» **WORK ORDER**: Beginning at the line that holds "green cylinder [278,346,319,397] -> none", copy the material below exactly through its last line.

» **DATA EXTRACTS**:
--- START ---
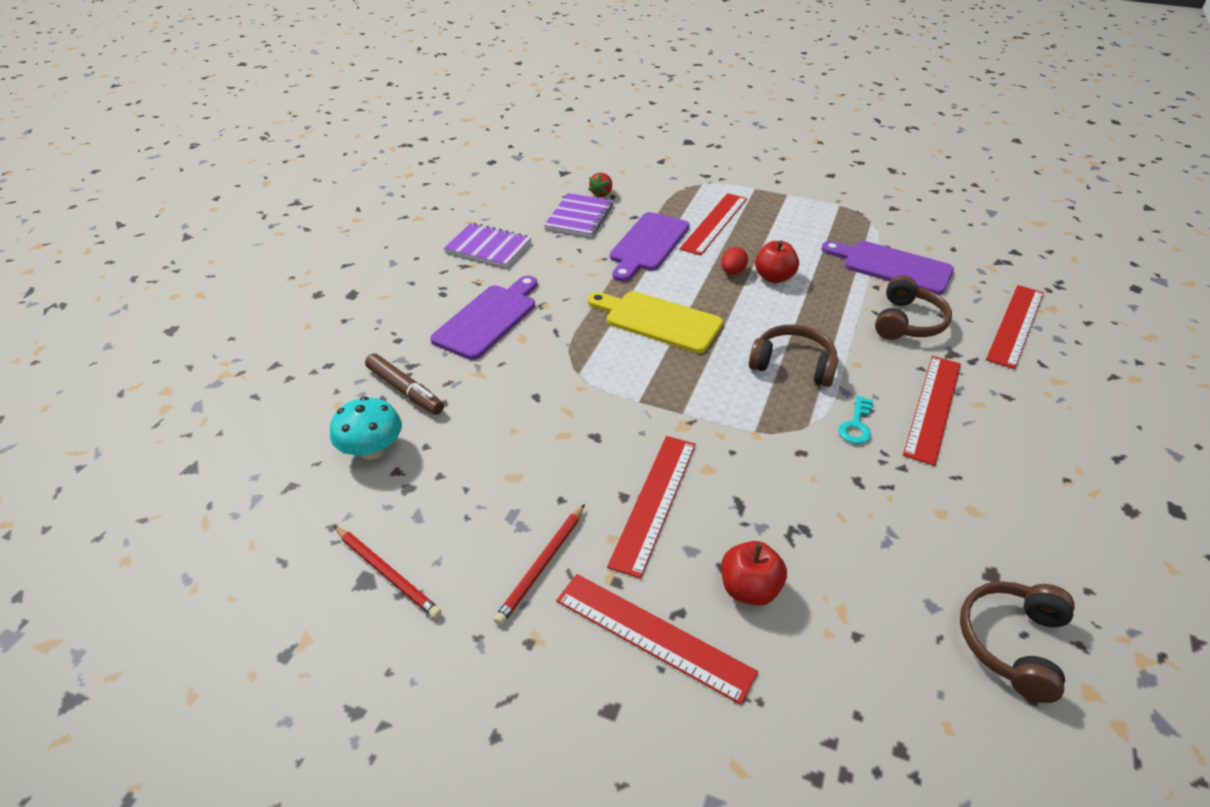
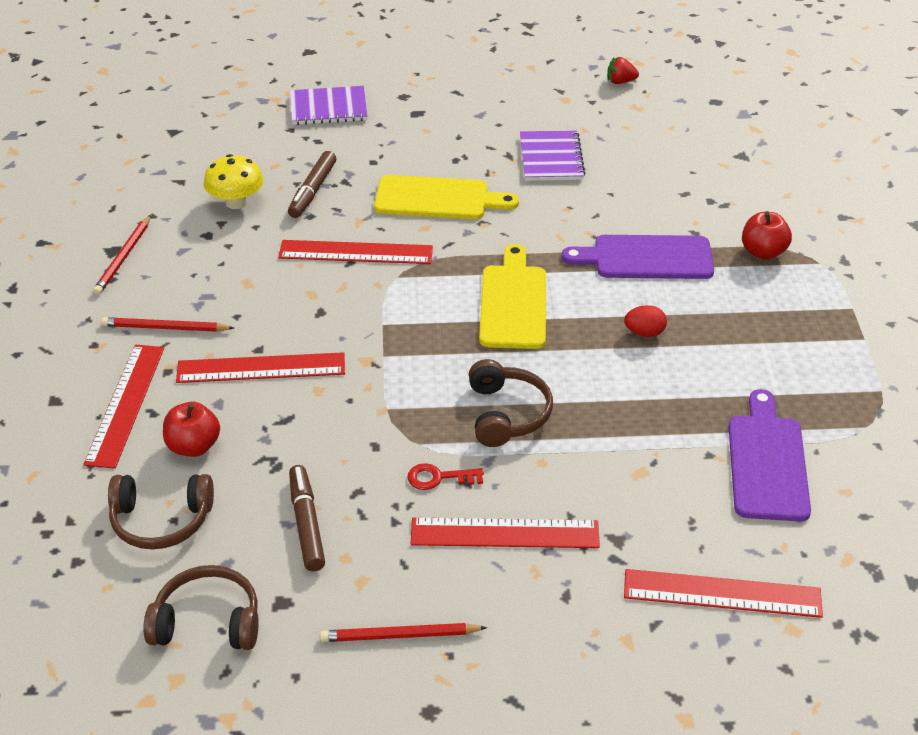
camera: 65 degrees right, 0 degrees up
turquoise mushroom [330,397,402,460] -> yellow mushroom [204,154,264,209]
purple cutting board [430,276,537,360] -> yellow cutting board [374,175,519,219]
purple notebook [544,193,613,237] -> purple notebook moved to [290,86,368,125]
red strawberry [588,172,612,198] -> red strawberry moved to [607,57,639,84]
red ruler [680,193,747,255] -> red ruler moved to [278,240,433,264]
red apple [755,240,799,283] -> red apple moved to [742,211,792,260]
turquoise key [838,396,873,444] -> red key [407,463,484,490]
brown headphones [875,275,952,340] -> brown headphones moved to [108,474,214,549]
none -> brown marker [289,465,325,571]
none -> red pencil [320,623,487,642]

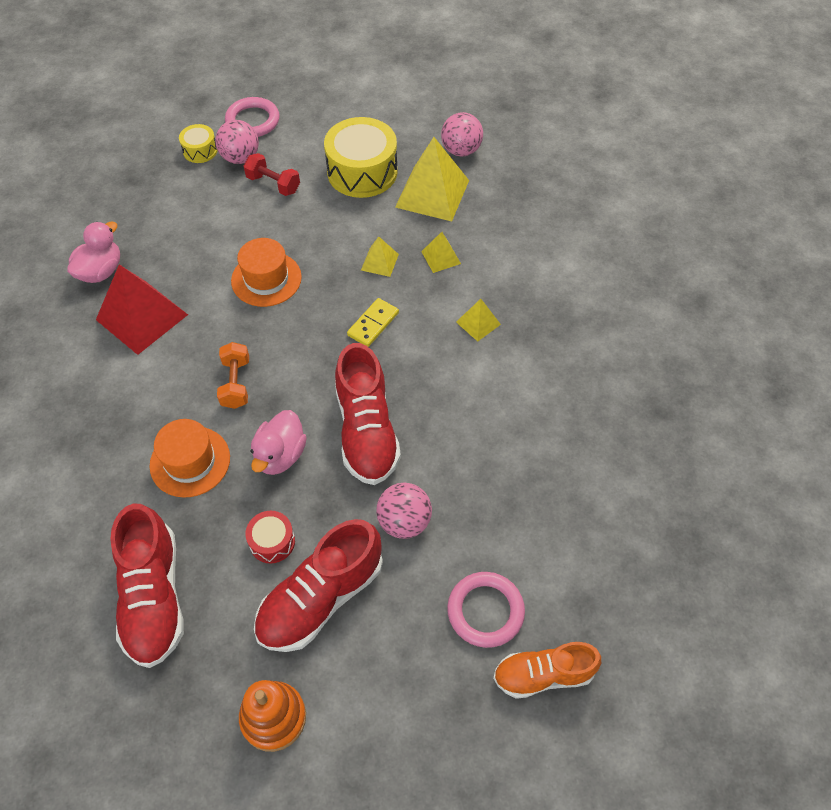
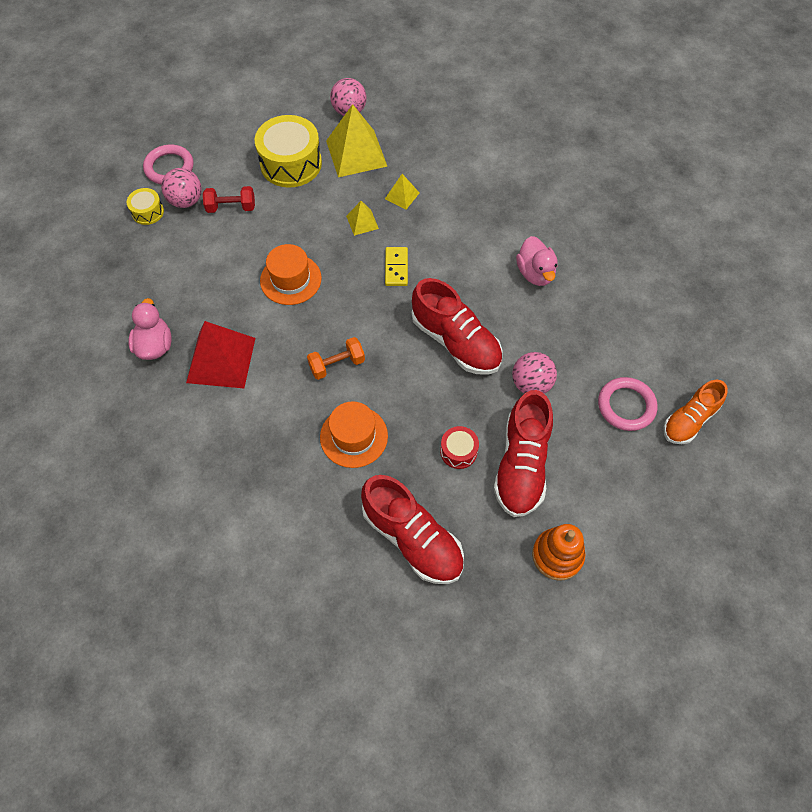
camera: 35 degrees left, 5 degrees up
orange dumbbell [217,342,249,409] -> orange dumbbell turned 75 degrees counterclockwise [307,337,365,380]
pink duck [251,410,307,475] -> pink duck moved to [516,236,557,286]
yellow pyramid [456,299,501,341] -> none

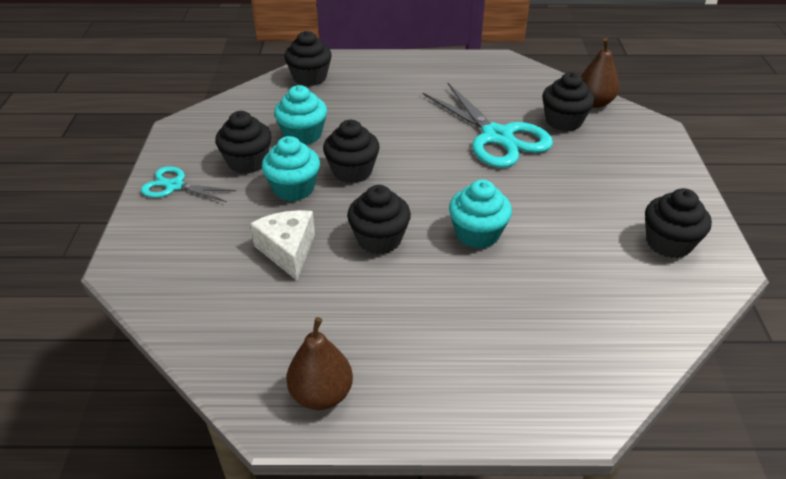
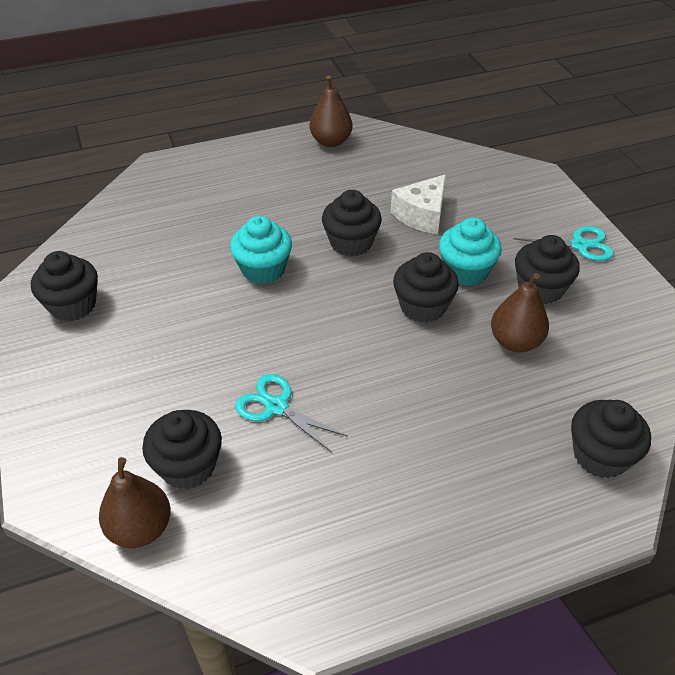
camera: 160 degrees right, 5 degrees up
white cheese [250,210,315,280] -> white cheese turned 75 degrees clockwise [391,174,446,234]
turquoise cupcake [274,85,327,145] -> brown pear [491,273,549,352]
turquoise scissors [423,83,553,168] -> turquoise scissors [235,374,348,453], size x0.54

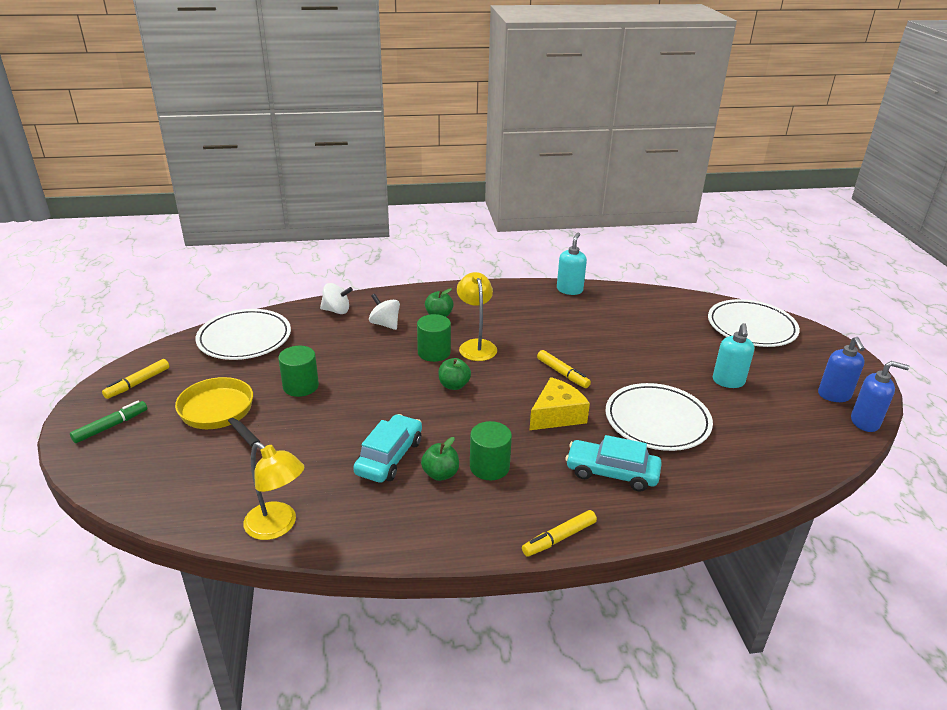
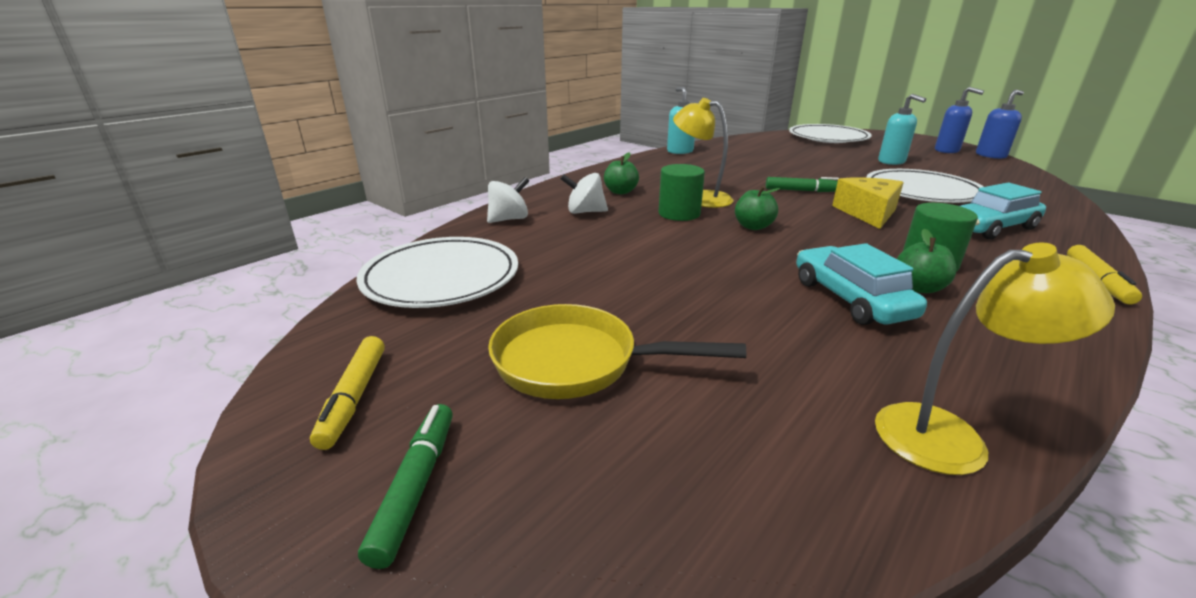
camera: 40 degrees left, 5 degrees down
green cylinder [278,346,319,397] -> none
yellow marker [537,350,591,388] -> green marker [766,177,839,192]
--- END ---
» **ANSWER FOR THIS EXERCISE**:
green cylinder [278,346,319,397] -> none
yellow marker [537,350,591,388] -> green marker [766,177,839,192]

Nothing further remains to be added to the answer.